Exercise aim: Every entry below should be returned exactly as it appears, with pictures left out.

Data to use:
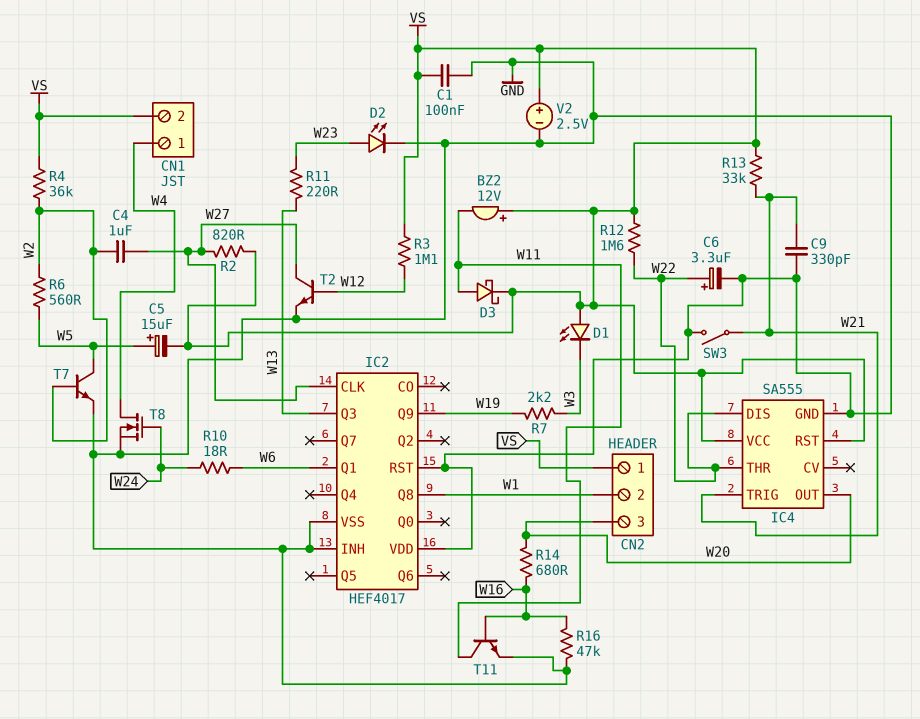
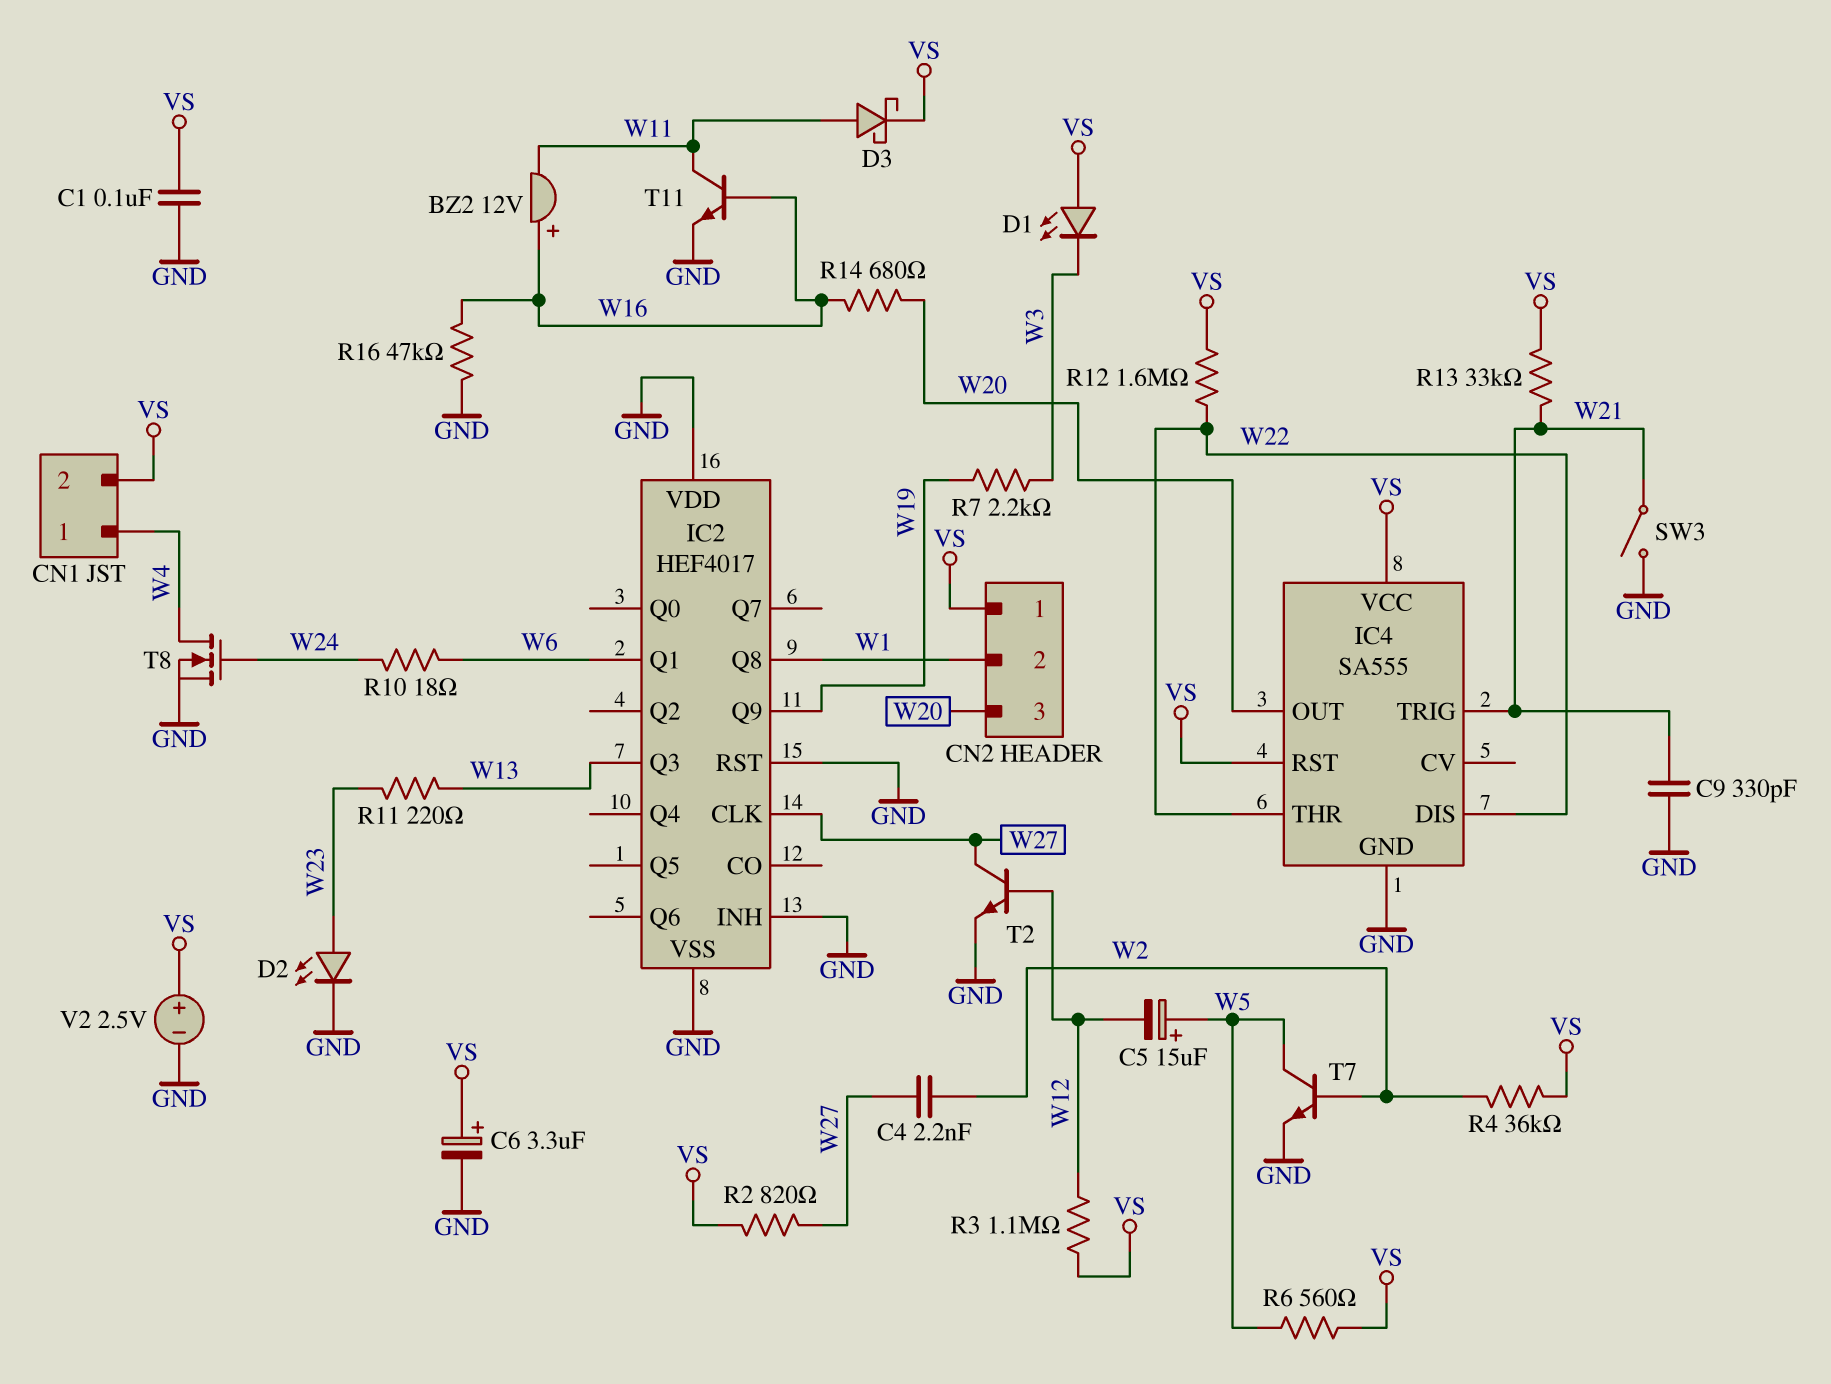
BZ2: buzzer 12V (plus VS, minus W11) -> buzzer 12V (plus W16, minus W11)
C4: 1uF (W2, W27) -> 2.2nF (W2, W27)
C5: 15uF (plus W5, minus VS) -> 15uF (plus W5, minus W12)
C6: 3.3uF (plus W22, minus GND) -> 3.3uF (plus VS, minus GND)
R6: 560 (W2, W5) -> 560 (VS, W5)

Result of this task:
BZ2: buzzer 12V (plus VS, minus W11) -> buzzer 12V (plus W16, minus W11)
C4: 1uF (W2, W27) -> 2.2nF (W2, W27)
C5: 15uF (plus W5, minus VS) -> 15uF (plus W5, minus W12)
C6: 3.3uF (plus W22, minus GND) -> 3.3uF (plus VS, minus GND)
R6: 560 (W2, W5) -> 560 (VS, W5)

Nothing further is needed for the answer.